*Work to complete*. Could you reproduce all of the records exactly?

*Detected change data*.
>>>>

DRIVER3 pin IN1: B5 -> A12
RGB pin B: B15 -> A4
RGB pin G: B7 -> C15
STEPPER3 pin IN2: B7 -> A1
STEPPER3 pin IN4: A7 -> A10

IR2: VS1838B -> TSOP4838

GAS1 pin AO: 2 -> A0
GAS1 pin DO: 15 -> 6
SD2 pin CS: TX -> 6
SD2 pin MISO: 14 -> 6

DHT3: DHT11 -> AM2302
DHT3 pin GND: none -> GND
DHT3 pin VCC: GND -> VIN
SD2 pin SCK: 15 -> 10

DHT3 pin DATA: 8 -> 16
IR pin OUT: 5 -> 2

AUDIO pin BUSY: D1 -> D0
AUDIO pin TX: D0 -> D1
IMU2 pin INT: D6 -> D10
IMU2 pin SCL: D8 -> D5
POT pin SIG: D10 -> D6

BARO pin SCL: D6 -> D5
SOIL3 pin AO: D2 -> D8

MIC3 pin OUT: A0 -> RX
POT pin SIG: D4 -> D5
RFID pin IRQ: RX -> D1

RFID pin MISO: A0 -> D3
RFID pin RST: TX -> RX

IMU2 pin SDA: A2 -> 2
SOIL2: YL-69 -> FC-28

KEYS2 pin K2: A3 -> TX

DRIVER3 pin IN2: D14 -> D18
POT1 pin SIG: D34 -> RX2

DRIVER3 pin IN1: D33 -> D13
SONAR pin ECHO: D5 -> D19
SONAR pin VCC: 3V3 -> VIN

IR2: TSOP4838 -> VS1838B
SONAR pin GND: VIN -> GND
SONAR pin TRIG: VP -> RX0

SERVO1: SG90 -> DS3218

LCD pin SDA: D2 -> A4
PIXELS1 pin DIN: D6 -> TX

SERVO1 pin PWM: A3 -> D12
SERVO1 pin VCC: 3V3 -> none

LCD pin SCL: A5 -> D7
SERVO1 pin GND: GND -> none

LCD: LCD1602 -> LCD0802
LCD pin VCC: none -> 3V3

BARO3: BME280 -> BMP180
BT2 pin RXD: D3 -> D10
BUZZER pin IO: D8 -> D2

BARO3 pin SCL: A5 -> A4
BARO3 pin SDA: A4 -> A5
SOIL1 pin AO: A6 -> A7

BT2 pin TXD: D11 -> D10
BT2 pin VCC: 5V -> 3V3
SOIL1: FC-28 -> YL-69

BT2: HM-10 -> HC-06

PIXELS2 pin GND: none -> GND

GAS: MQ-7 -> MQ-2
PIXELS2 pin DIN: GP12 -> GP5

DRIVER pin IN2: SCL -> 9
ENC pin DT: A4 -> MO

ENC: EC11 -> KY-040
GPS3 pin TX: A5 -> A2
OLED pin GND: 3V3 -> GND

<<<<

*Answer to the problem*.
DRIVER3 pin IN1: B5 -> A12
RGB pin B: B15 -> A4
RGB pin G: B7 -> C15
STEPPER3 pin IN2: B7 -> A1
STEPPER3 pin IN4: A7 -> A10

IR2: VS1838B -> TSOP4838

GAS1 pin AO: 2 -> A0
GAS1 pin DO: 15 -> 6
SD2 pin CS: TX -> 6
SD2 pin MISO: 14 -> 6

DHT3: DHT11 -> AM2302
DHT3 pin GND: none -> GND
DHT3 pin VCC: GND -> VIN
SD2 pin SCK: 15 -> 10

DHT3 pin DATA: 8 -> 16
IR pin OUT: 5 -> 2

AUDIO pin BUSY: D1 -> D0
AUDIO pin TX: D0 -> D1
IMU2 pin INT: D6 -> D10
IMU2 pin SCL: D8 -> D5
POT pin SIG: D10 -> D6

BARO pin SCL: D6 -> D5
SOIL3 pin AO: D2 -> D8

MIC3 pin OUT: A0 -> RX
POT pin SIG: D4 -> D5
RFID pin IRQ: RX -> D1

RFID pin MISO: A0 -> D3
RFID pin RST: TX -> RX

IMU2 pin SDA: A2 -> 2
SOIL2: YL-69 -> FC-28

KEYS2 pin K2: A3 -> TX

DRIVER3 pin IN2: D14 -> D18
POT1 pin SIG: D34 -> RX2

DRIVER3 pin IN1: D33 -> D13
SONAR pin ECHO: D5 -> D19
SONAR pin VCC: 3V3 -> VIN

IR2: TSOP4838 -> VS1838B
SONAR pin GND: VIN -> GND
SONAR pin TRIG: VP -> RX0

SERVO1: SG90 -> DS3218

LCD pin SDA: D2 -> A4
PIXELS1 pin DIN: D6 -> TX

SERVO1 pin PWM: A3 -> D12
SERVO1 pin VCC: 3V3 -> none

LCD pin SCL: A5 -> D7
SERVO1 pin GND: GND -> none

LCD: LCD1602 -> LCD0802
LCD pin VCC: none -> 3V3

BARO3: BME280 -> BMP180
BT2 pin RXD: D3 -> D10
BUZZER pin IO: D8 -> D2

BARO3 pin SCL: A5 -> A4
BARO3 pin SDA: A4 -> A5
SOIL1 pin AO: A6 -> A7

BT2 pin TXD: D11 -> D10
BT2 pin VCC: 5V -> 3V3
SOIL1: FC-28 -> YL-69

BT2: HM-10 -> HC-06

PIXELS2 pin GND: none -> GND

GAS: MQ-7 -> MQ-2
PIXELS2 pin DIN: GP12 -> GP5

DRIVER pin IN2: SCL -> 9
ENC pin DT: A4 -> MO

ENC: EC11 -> KY-040
GPS3 pin TX: A5 -> A2
OLED pin GND: 3V3 -> GND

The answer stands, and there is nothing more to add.